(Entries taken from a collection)
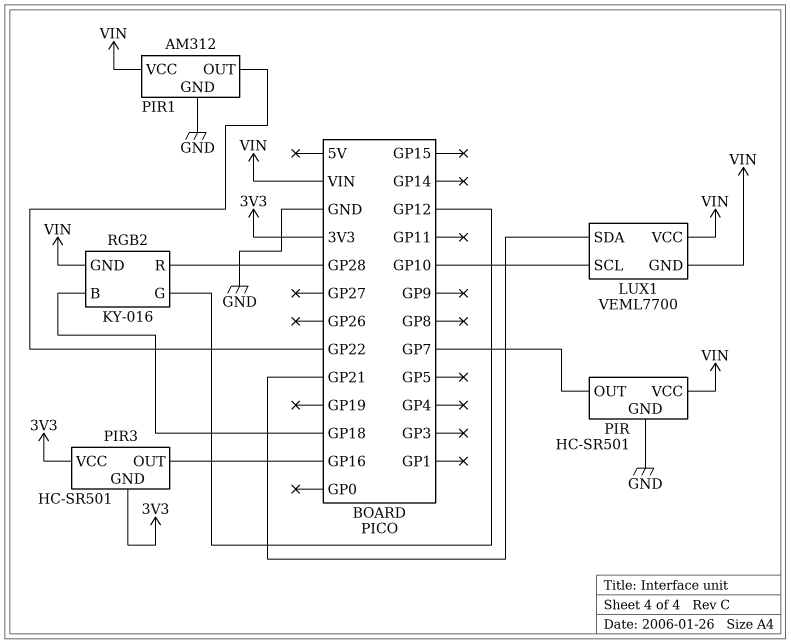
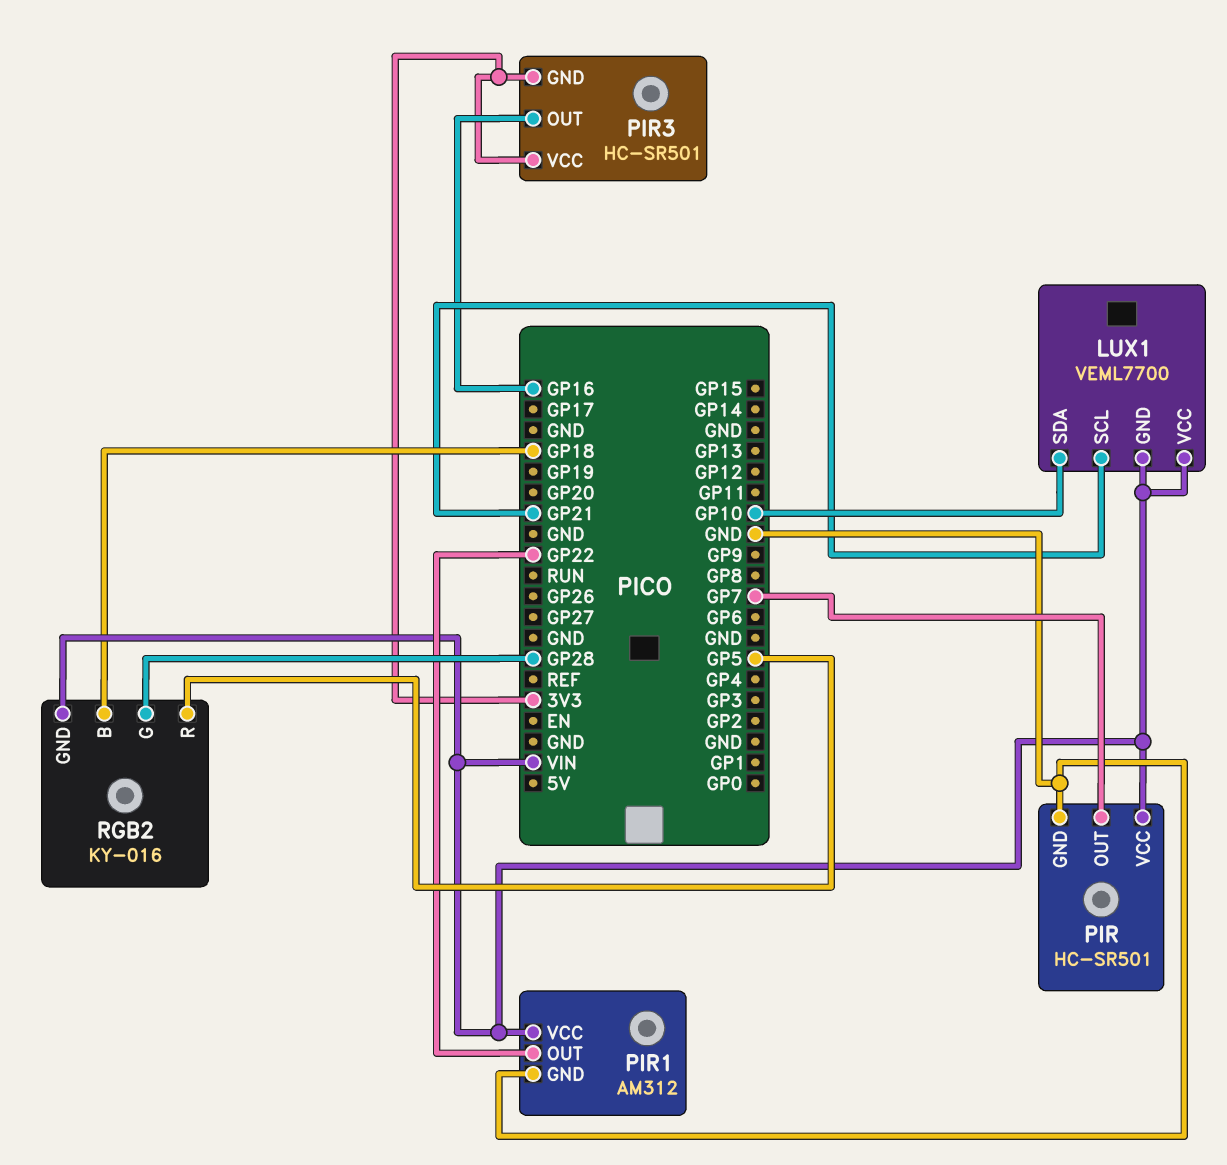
LUX1 pin SCL: GP10 -> GP21
LUX1 pin SDA: GP21 -> GP10
RGB2 pin G: GP12 -> GP28
RGB2 pin R: GP28 -> GP5

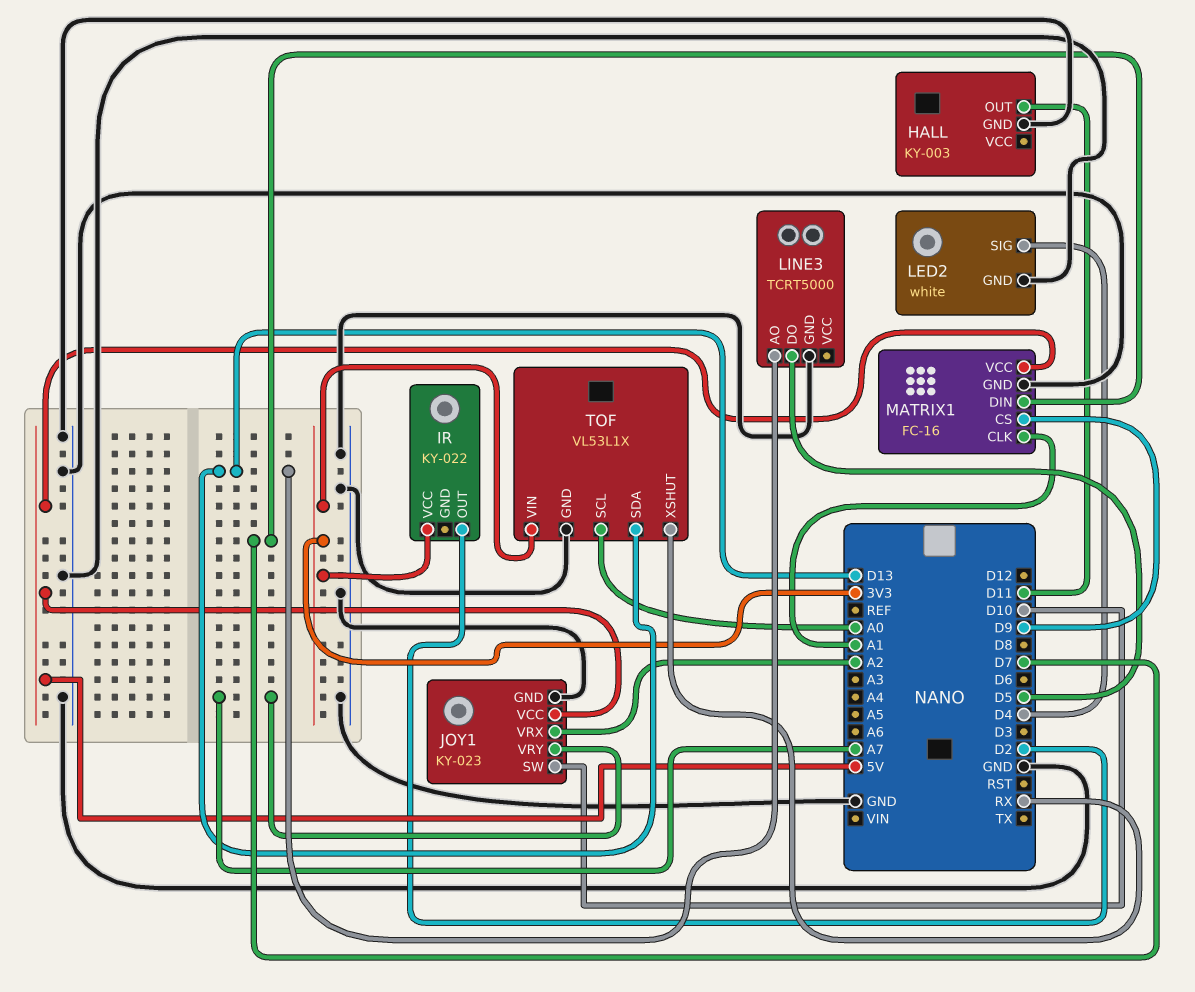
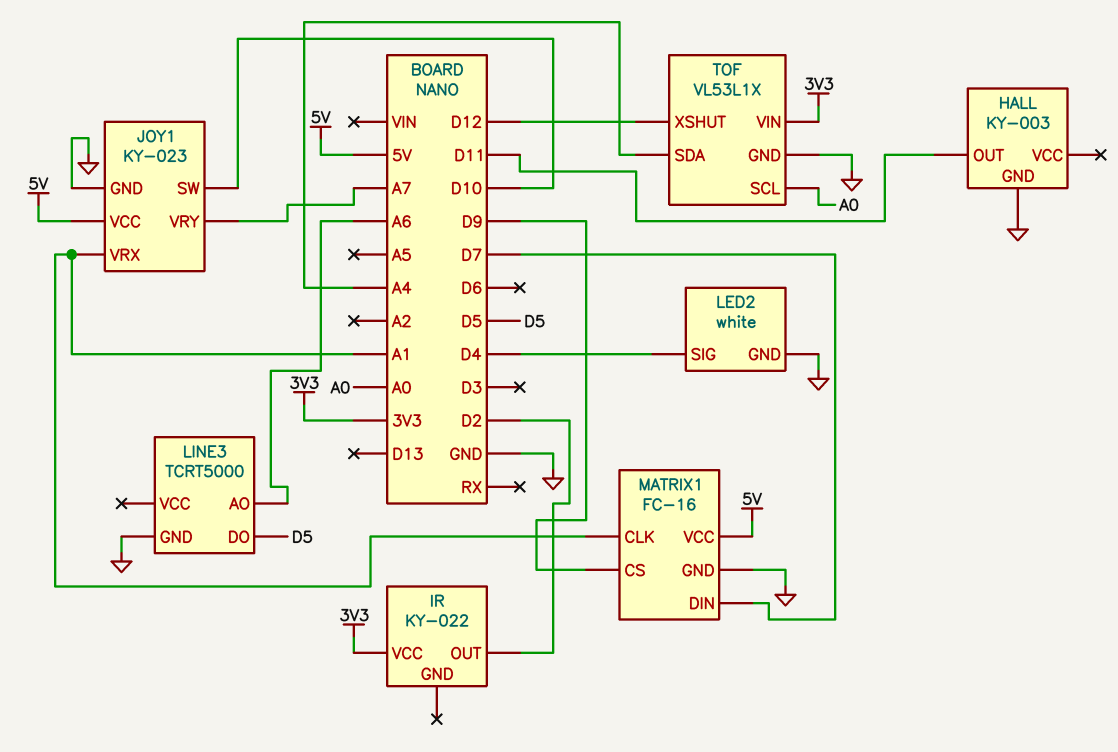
JOY1 pin VRX: A2 -> A1
LINE3 pin AO: D13 -> A6
TOF pin SDA: D13 -> A4
TOF pin XSHUT: RX -> D12

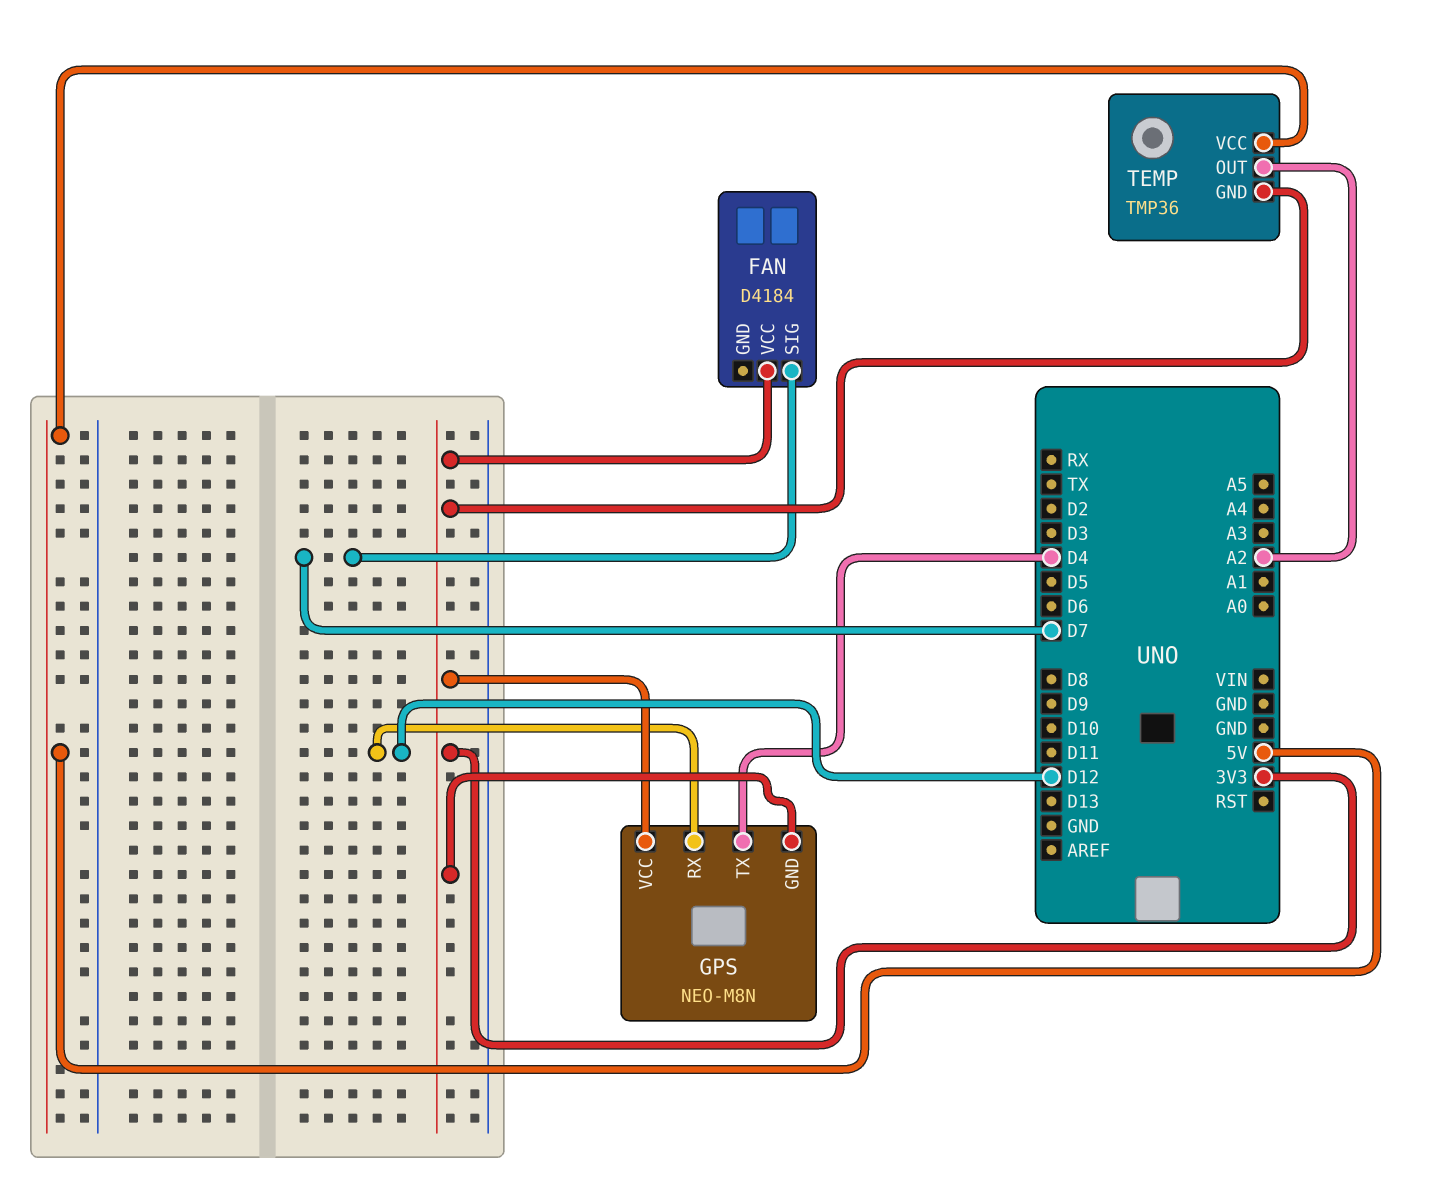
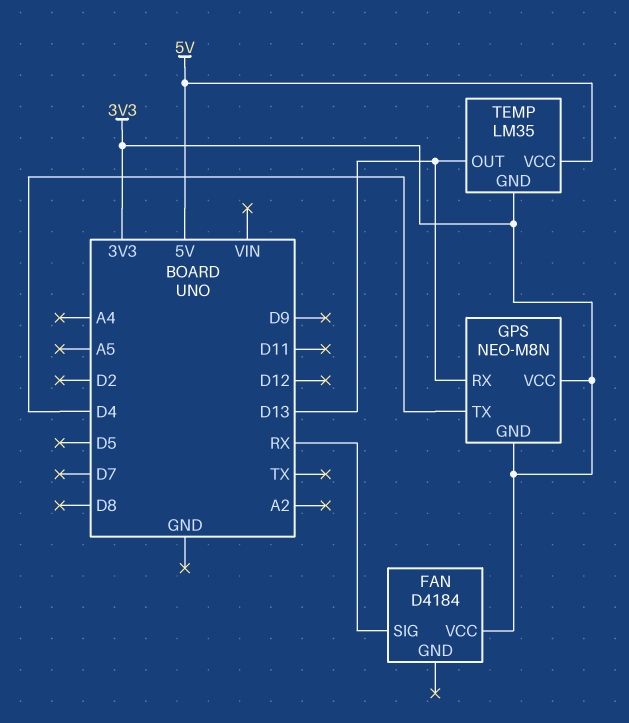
FAN pin SIG: D7 -> RX
GPS pin RX: D12 -> D13
TEMP: TMP36 -> LM35
TEMP pin OUT: A2 -> D13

▸ **THE PROBLEM**
Please repeat each record above precisely, with the pictures left out.

▸ **WRITTEN RESPONSE**
LUX1 pin SCL: GP10 -> GP21
LUX1 pin SDA: GP21 -> GP10
RGB2 pin G: GP12 -> GP28
RGB2 pin R: GP28 -> GP5

JOY1 pin VRX: A2 -> A1
LINE3 pin AO: D13 -> A6
TOF pin SDA: D13 -> A4
TOF pin XSHUT: RX -> D12

FAN pin SIG: D7 -> RX
GPS pin RX: D12 -> D13
TEMP: TMP36 -> LM35
TEMP pin OUT: A2 -> D13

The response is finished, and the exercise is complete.